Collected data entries
--- START ---

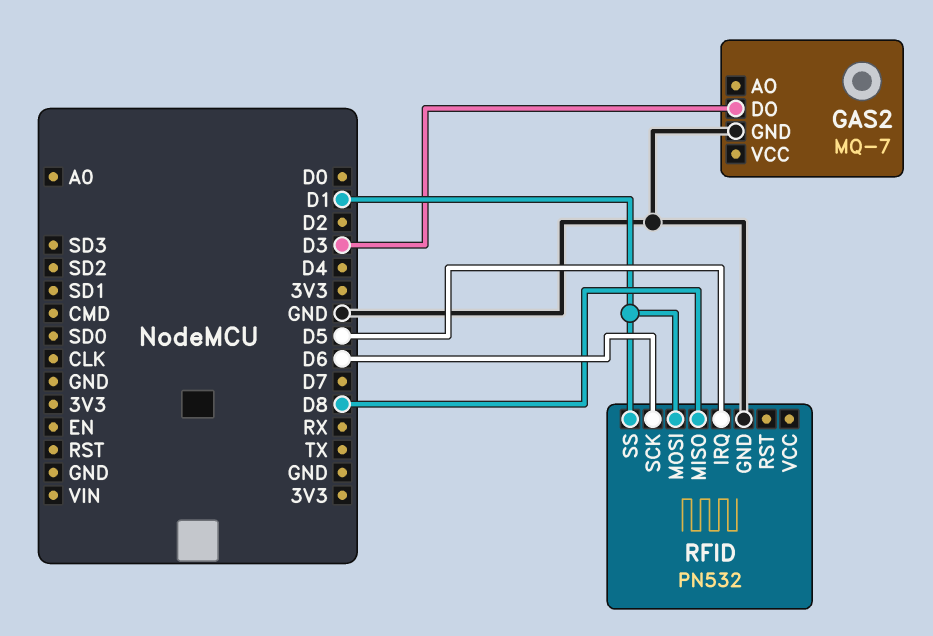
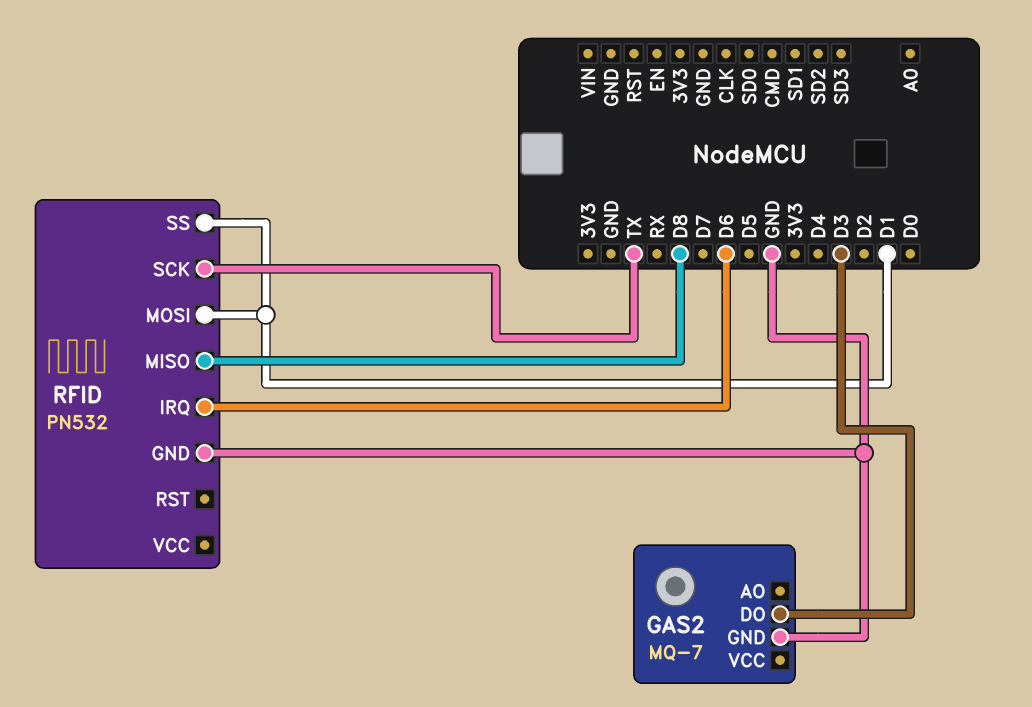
RFID pin IRQ: D5 -> D6
RFID pin SCK: D6 -> TX

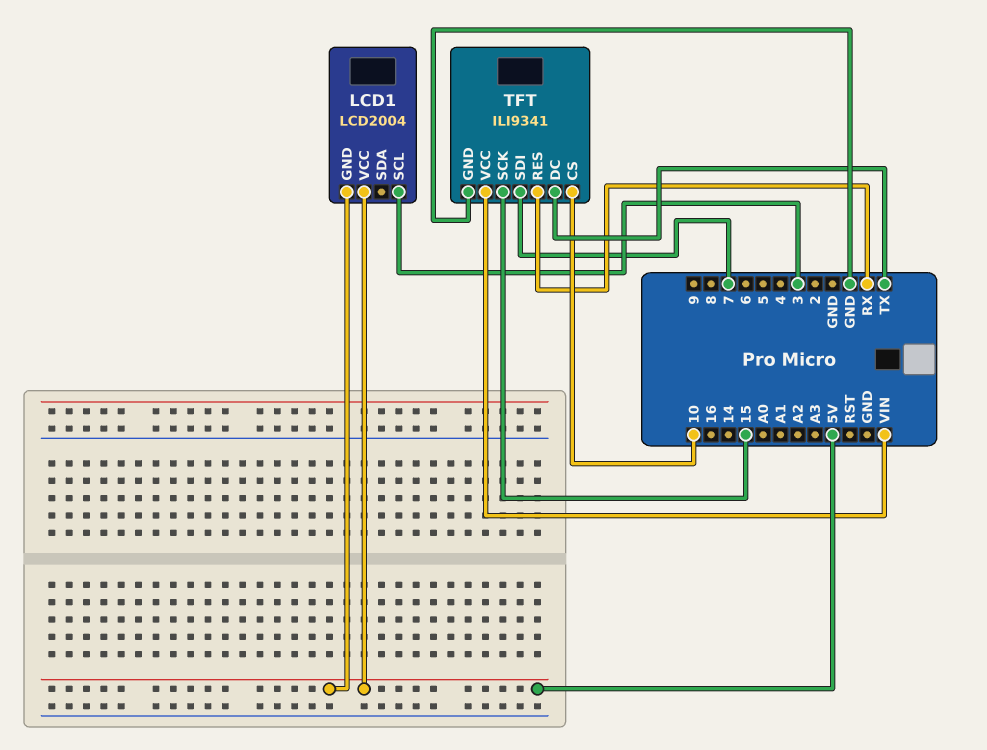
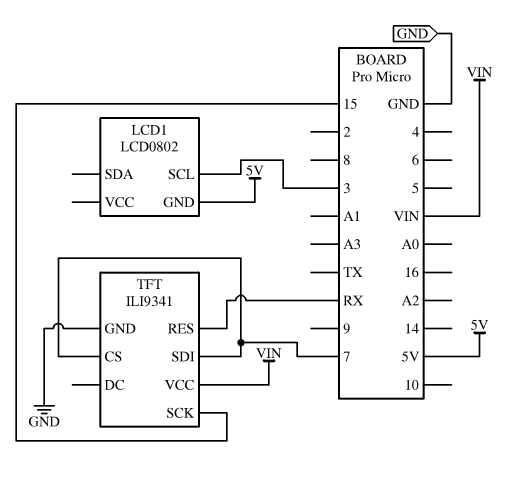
LCD1: LCD2004 -> LCD0802
LCD1 pin VCC: 5V -> none
TFT pin CS: 10 -> 7
TFT pin DC: TX -> none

--- END ---

**Task objective:**
The full data, repeated exactly and stripped of its pictures, is the expected answer.

**Result below:**
RFID pin IRQ: D5 -> D6
RFID pin SCK: D6 -> TX

LCD1: LCD2004 -> LCD0802
LCD1 pin VCC: 5V -> none
TFT pin CS: 10 -> 7
TFT pin DC: TX -> none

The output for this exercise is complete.